MATERIAL SUPPLIED
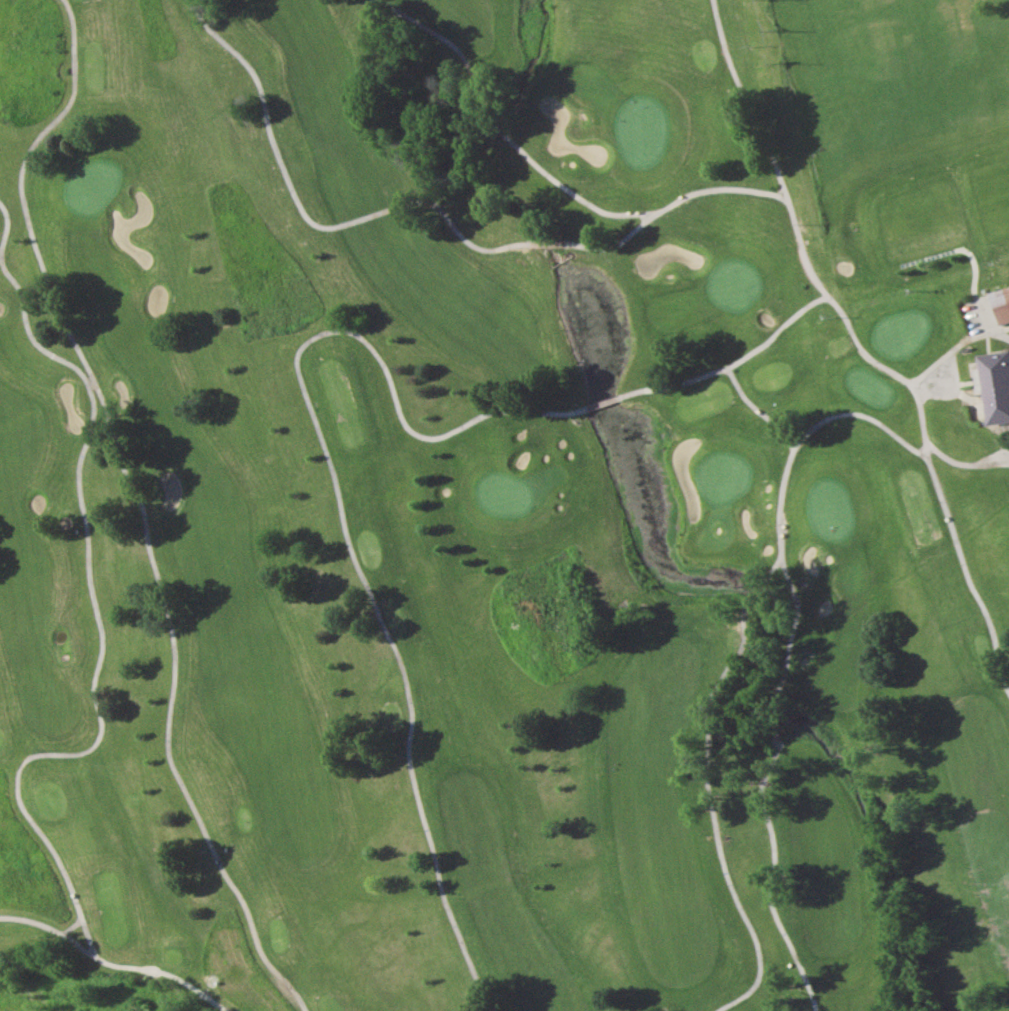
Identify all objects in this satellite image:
building: (1001, 303)
building: (995, 385)
park: (504, 505)

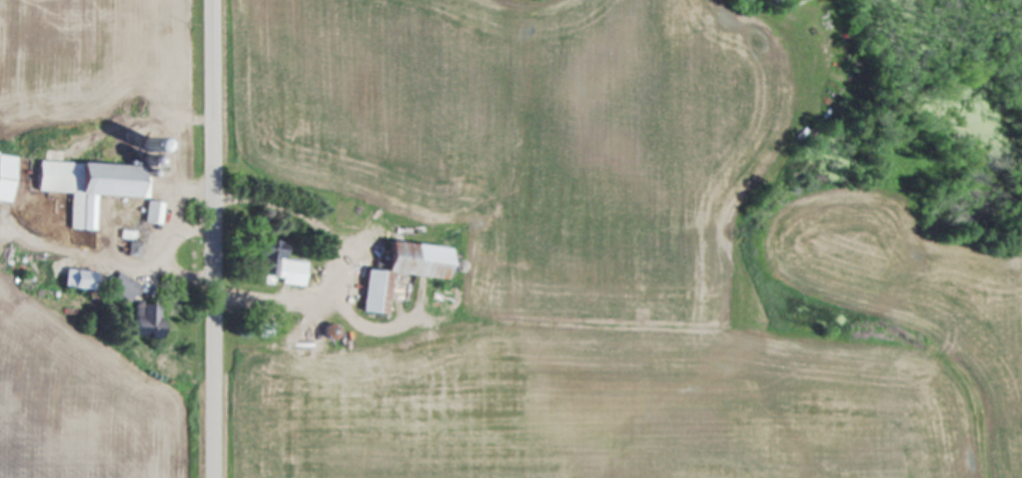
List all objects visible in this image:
building: (5, 177)
building: (87, 187)
building: (150, 214)
road: (213, 238)
road: (333, 257)
building: (272, 265)
building: (396, 272)
building: (74, 281)
building: (118, 286)
building: (260, 331)

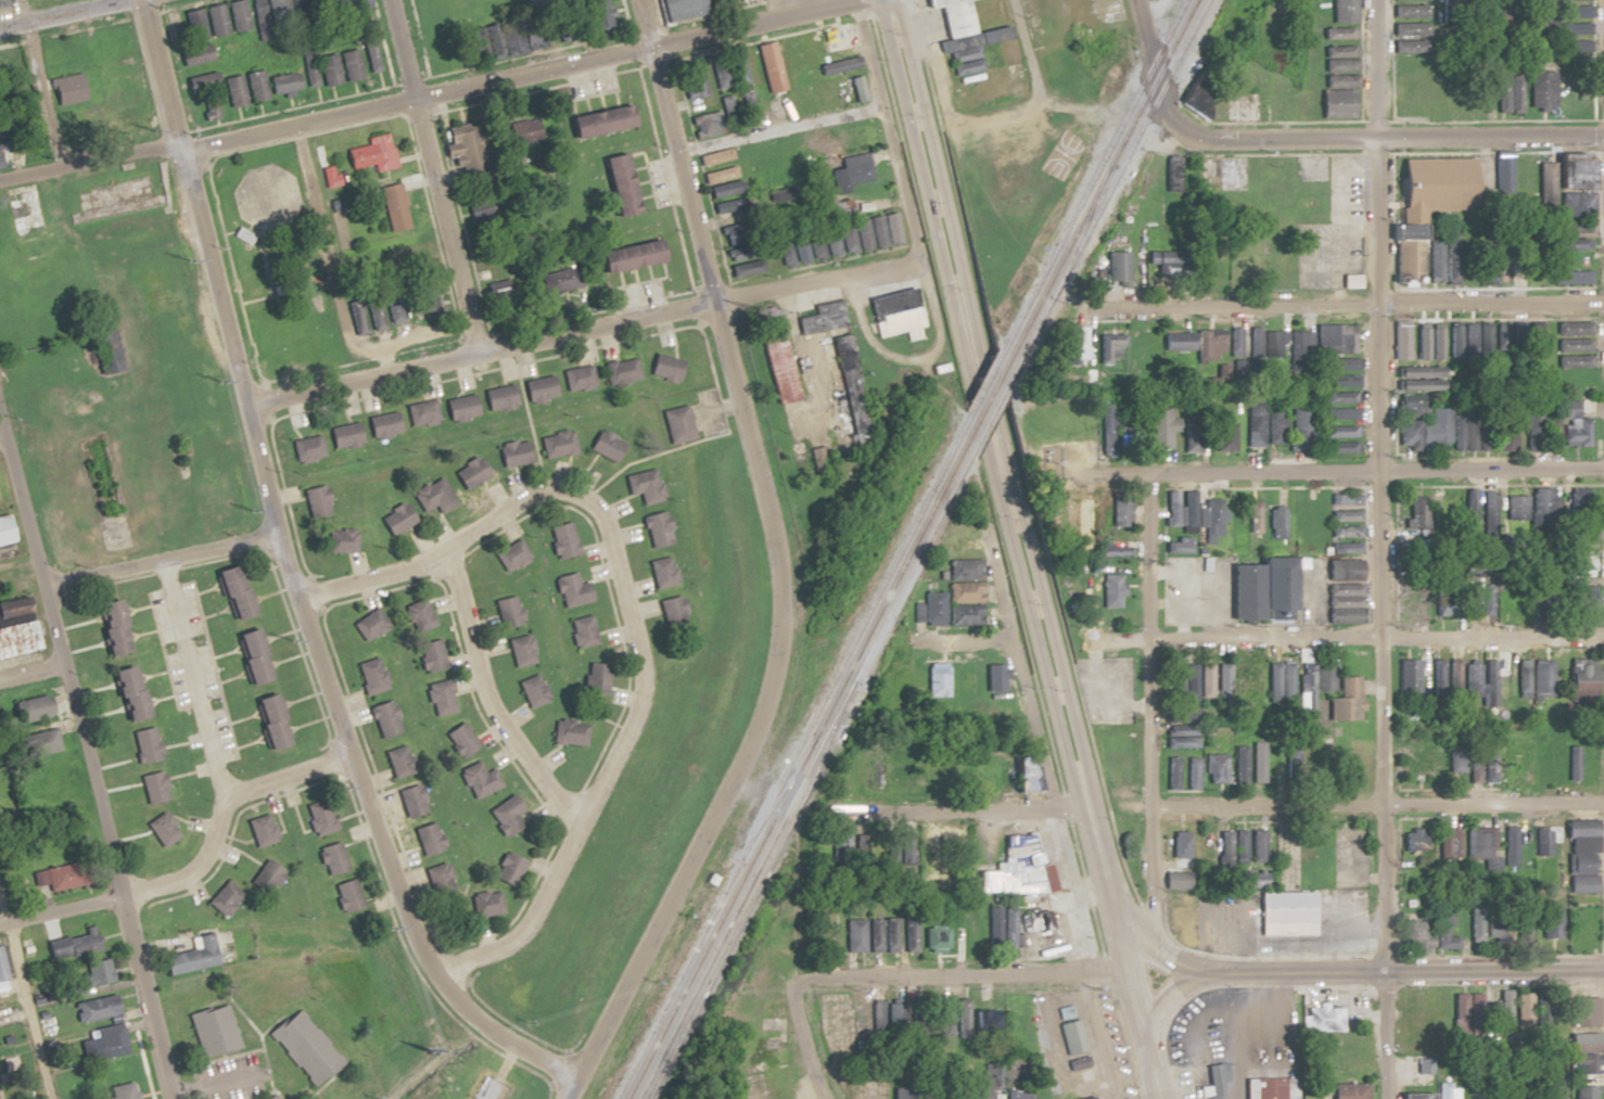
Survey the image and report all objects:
building: (319, 0)
building: (7, 3)
building: (354, 5)
building: (1550, 8)
building: (1575, 8)
building: (677, 9)
building: (281, 10)
road: (63, 13)
building: (597, 13)
building: (237, 15)
building: (952, 16)
building: (215, 20)
building: (193, 25)
building: (1409, 25)
road: (1142, 39)
building: (475, 42)
building: (77, 47)
railway: (1180, 47)
road: (1022, 52)
building: (193, 55)
building: (369, 56)
building: (49, 57)
building: (1340, 60)
building: (349, 65)
building: (769, 66)
building: (736, 67)
building: (327, 69)
building: (718, 74)
road: (510, 77)
building: (199, 82)
building: (692, 82)
building: (283, 83)
road: (38, 84)
building: (254, 86)
building: (60, 87)
building: (843, 90)
building: (1540, 90)
building: (233, 91)
building: (1507, 93)
building: (727, 101)
building: (748, 105)
building: (1240, 105)
building: (597, 121)
building: (704, 124)
road: (785, 126)
building: (522, 132)
road: (1364, 135)
building: (464, 148)
building: (380, 153)
park: (1060, 154)
building: (714, 157)
road: (88, 163)
building: (850, 172)
building: (1502, 173)
building: (719, 174)
railway: (1093, 175)
building: (1572, 175)
road: (436, 176)
building: (328, 177)
railway: (1100, 182)
building: (616, 185)
building: (1545, 189)
building: (720, 190)
railway: (1104, 195)
building: (1425, 204)
building: (1575, 205)
building: (393, 208)
building: (31, 212)
road: (319, 227)
building: (1572, 227)
railway: (1080, 230)
building: (866, 233)
building: (240, 235)
building: (1569, 244)
building: (799, 251)
building: (626, 257)
building: (1443, 257)
building: (1118, 269)
building: (1571, 277)
building: (560, 281)
road: (1353, 303)
building: (894, 313)
building: (372, 315)
building: (355, 319)
building: (821, 319)
road: (601, 324)
railway: (1033, 334)
building: (1572, 337)
building: (1334, 339)
building: (1532, 339)
building: (1177, 341)
building: (1460, 341)
building: (1234, 342)
building: (1486, 342)
building: (1077, 343)
building: (1401, 343)
building: (1263, 344)
building: (1428, 344)
building: (1209, 345)
building: (1111, 347)
building: (1299, 347)
building: (1572, 361)
building: (663, 368)
building: (778, 370)
building: (846, 370)
building: (620, 372)
building: (578, 379)
building: (1418, 379)
railway: (983, 387)
building: (538, 389)
building: (498, 398)
railway: (987, 401)
building: (1339, 407)
building: (459, 408)
building: (420, 413)
railway: (993, 413)
building: (382, 425)
building: (676, 425)
building: (1264, 425)
building: (1571, 426)
building: (1299, 427)
building: (1106, 431)
building: (1532, 431)
road: (1, 432)
building: (1504, 432)
building: (1422, 433)
building: (1167, 434)
building: (1465, 434)
building: (343, 436)
building: (1222, 437)
building: (1041, 441)
building: (556, 444)
building: (604, 446)
building: (1189, 446)
building: (306, 449)
building: (511, 454)
road: (1333, 472)
building: (467, 475)
building: (643, 487)
road: (264, 497)
building: (431, 497)
building: (1344, 500)
building: (315, 502)
building: (1540, 507)
building: (1465, 509)
building: (1179, 511)
building: (1119, 512)
building: (1489, 512)
building: (1514, 512)
building: (1416, 514)
building: (1344, 516)
building: (1100, 518)
building: (1210, 518)
building: (1253, 518)
building: (395, 520)
building: (1275, 520)
building: (1318, 522)
building: (655, 529)
building: (9, 531)
building: (1344, 532)
building: (340, 541)
building: (560, 541)
building: (1178, 546)
building: (958, 547)
building: (1345, 547)
road: (1010, 548)
road: (1032, 548)
road: (1378, 549)
building: (1110, 551)
building: (509, 557)
road: (157, 561)
road: (774, 563)
building: (1577, 567)
building: (962, 570)
building: (1342, 571)
building: (661, 572)
building: (1278, 588)
building: (570, 591)
building: (1110, 591)
building: (231, 593)
building: (961, 593)
building: (1342, 597)
building: (1578, 599)
building: (1485, 601)
building: (934, 608)
building: (506, 612)
road: (626, 612)
building: (671, 615)
building: (418, 616)
building: (962, 616)
building: (368, 625)
building: (110, 627)
building: (581, 632)
road: (1298, 636)
railway: (852, 640)
building: (39, 642)
building: (520, 652)
building: (249, 656)
building: (429, 656)
road: (29, 670)
building: (1499, 675)
building: (371, 676)
road: (196, 677)
building: (1406, 677)
building: (1433, 677)
building: (993, 678)
building: (1451, 678)
building: (594, 679)
building: (937, 679)
building: (1253, 679)
building: (1471, 679)
building: (1578, 679)
building: (1222, 681)
building: (1279, 682)
building: (1520, 682)
building: (1237, 683)
building: (1539, 683)
building: (1190, 684)
building: (1310, 684)
building: (966, 686)
building: (532, 691)
road: (1142, 691)
building: (126, 693)
building: (439, 698)
road: (487, 699)
building: (1344, 701)
building: (30, 709)
building: (384, 719)
building: (269, 721)
building: (1178, 730)
building: (568, 733)
building: (458, 739)
building: (37, 743)
building: (145, 745)
road: (83, 760)
building: (1453, 761)
building: (397, 762)
building: (1572, 764)
building: (1355, 765)
building: (1470, 767)
railway: (797, 768)
building: (1215, 769)
building: (1021, 774)
building: (1171, 774)
building: (1191, 774)
railway: (805, 776)
building: (477, 780)
building: (153, 787)
railway: (777, 795)
building: (410, 800)
road: (1255, 805)
building: (503, 815)
road: (221, 817)
building: (318, 817)
building: (161, 829)
building: (259, 831)
building: (426, 839)
building: (1411, 842)
building: (1540, 842)
building: (1447, 843)
building: (1480, 844)
building: (1222, 846)
building: (1237, 846)
building: (1256, 846)
building: (1177, 847)
building: (923, 850)
building: (1579, 856)
building: (330, 859)
building: (506, 869)
building: (1020, 874)
building: (263, 877)
building: (65, 878)
building: (437, 879)
building: (1173, 879)
building: (1250, 879)
building: (346, 895)
railway: (751, 895)
building: (222, 898)
building: (483, 904)
road: (58, 910)
building: (1283, 913)
building: (1548, 922)
building: (1005, 927)
building: (1442, 928)
building: (1485, 929)
building: (880, 934)
building: (1414, 934)
building: (853, 935)
building: (908, 935)
building: (934, 938)
building: (75, 944)
building: (191, 957)
building: (1, 962)
road: (1346, 971)
road: (968, 974)
building: (91, 977)
railway: (677, 977)
road: (25, 999)
building: (1521, 1007)
building: (95, 1008)
building: (1463, 1008)
building: (1541, 1009)
building: (1495, 1011)
road: (1163, 1012)
building: (1415, 1012)
building: (1437, 1013)
building: (941, 1016)
building: (959, 1017)
building: (1322, 1019)
building: (980, 1020)
building: (1580, 1023)
building: (212, 1031)
building: (1069, 1037)
road: (500, 1039)
road: (802, 1040)
building: (101, 1043)
building: (303, 1046)
building: (1580, 1064)
building: (1213, 1079)
building: (977, 1087)
building: (1267, 1087)
building: (1347, 1090)
building: (1544, 1090)
building: (1580, 1091)
building: (121, 1092)
building: (902, 1093)
building: (940, 1093)
building: (1446, 1093)
building: (1016, 1095)
building: (1410, 1095)
building: (1084, 1097)
building: (271, 1098)

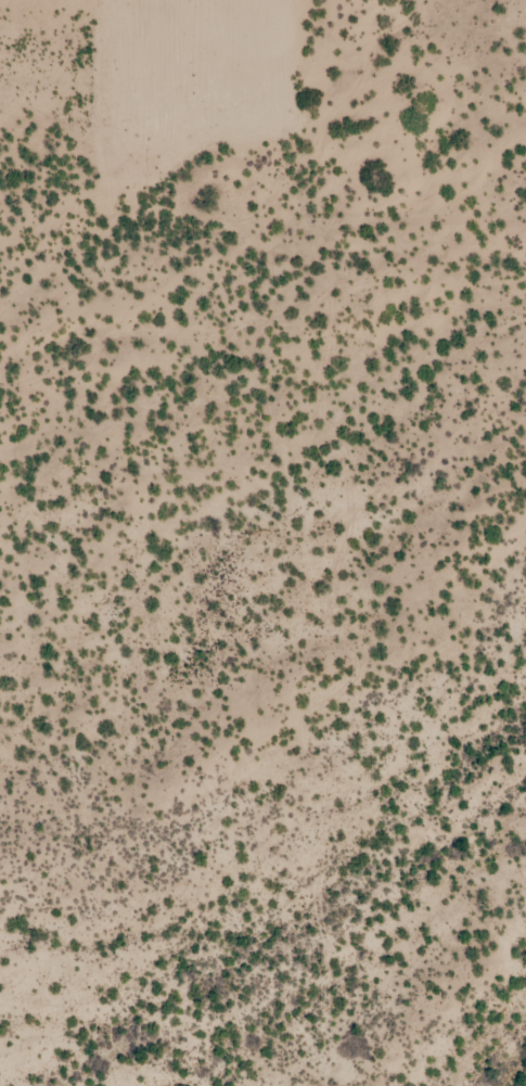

EXERCISE OBJECTIVE
The task calls for all lines in the entries that hold "image".

ANSWER FOR THIS EXERCISE
Identify all objects in this satellite image:
List all objects visible in this image:
Survey the image and report all objects:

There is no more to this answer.